Find every line in the records below that holds the word "brick", and copy each one.

Records from a dataset
[Start of Attachment]
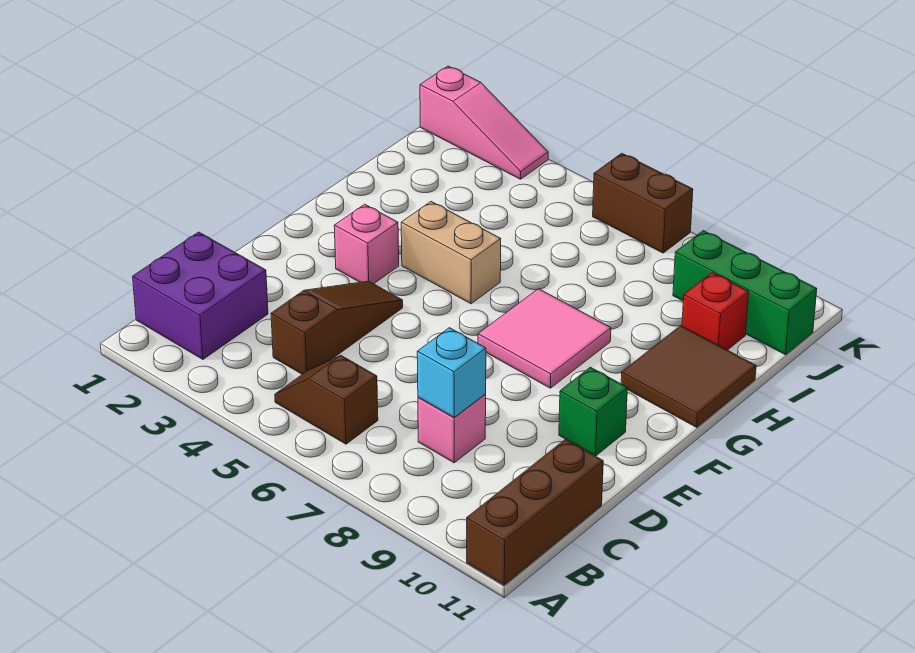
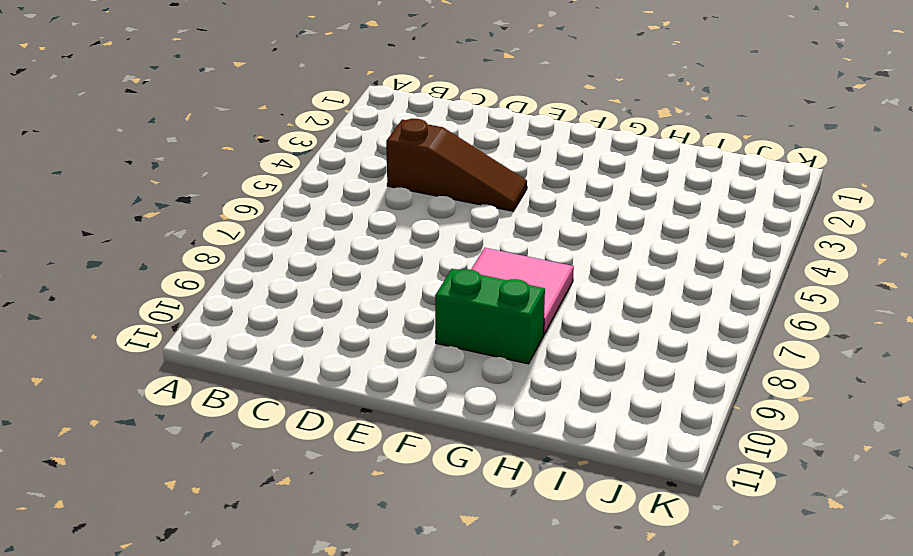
green brick F9:G9 level 1 -> none
none -> brown brick A11:C11 level 1
none -> purple brick B1:C2 level 1
none -> brown slope B5:B6 level 1 top 6

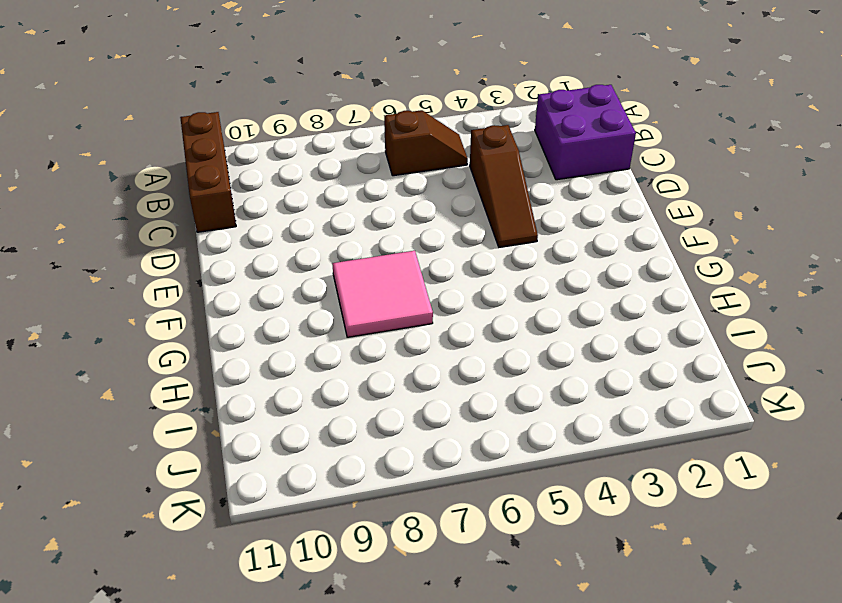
none -> pink brick C8 level 1
none -> green brick E10 level 1
none -> pink brick F3 level 1

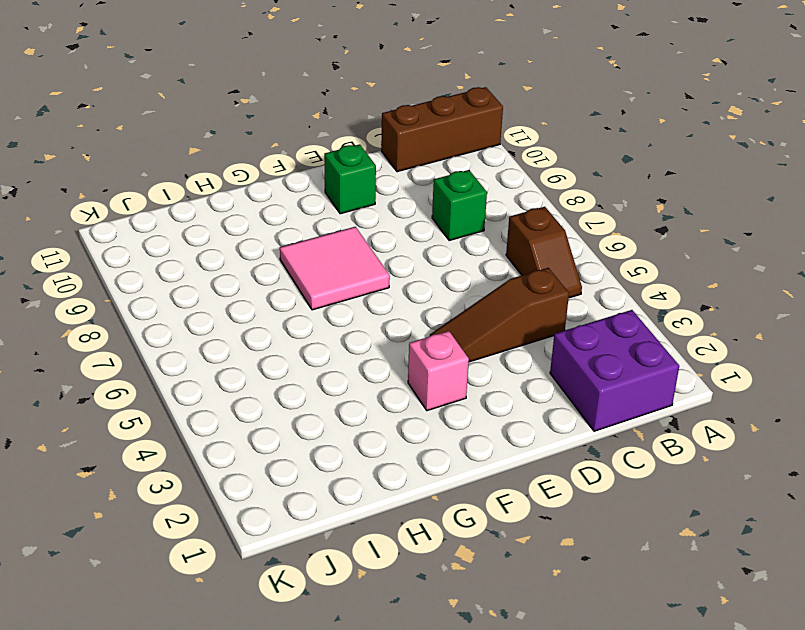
green brick C8 level 1 -> pink brick C8 level 1
none -> tan brick G4:G5 level 1
none -> brown tile G10:H11 level 1
none -> red brick I10 level 1

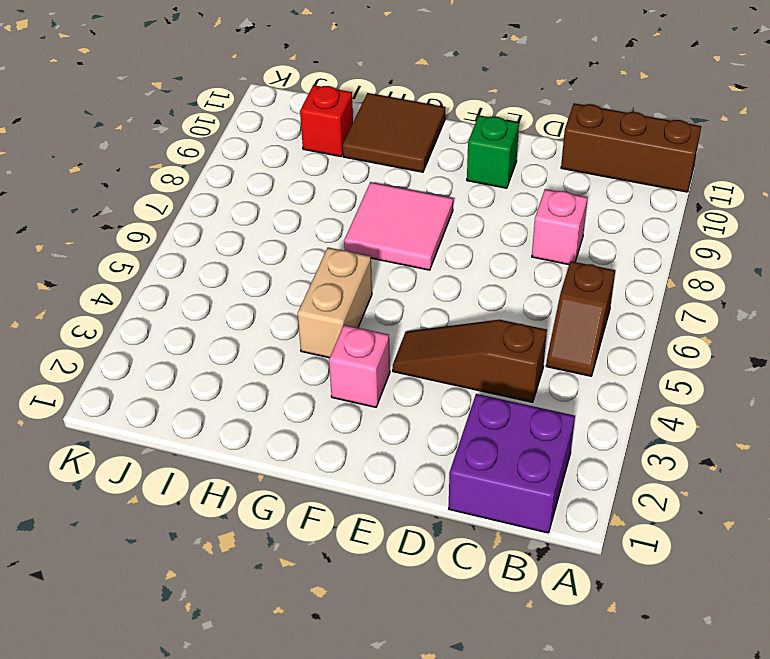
none -> green brick J9:J11 level 1
none -> pink slope K1:K3 level 1 top 1
none -> brown brick K6:K7 level 1

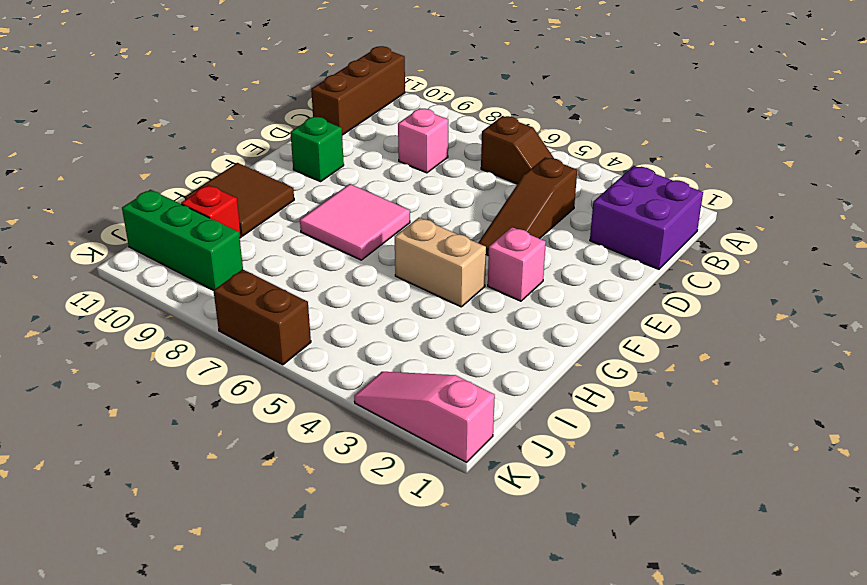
none -> cyan brick C8 level 2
[End of Attachment]
**Task result:**
green brick F9:G9 level 1 -> none
none -> brown brick A11:C11 level 1
none -> purple brick B1:C2 level 1
none -> pink brick C8 level 1
none -> green brick E10 level 1
none -> pink brick F3 level 1
green brick C8 level 1 -> pink brick C8 level 1
none -> tan brick G4:G5 level 1
none -> red brick I10 level 1
none -> green brick J9:J11 level 1
none -> brown brick K6:K7 level 1
none -> cyan brick C8 level 2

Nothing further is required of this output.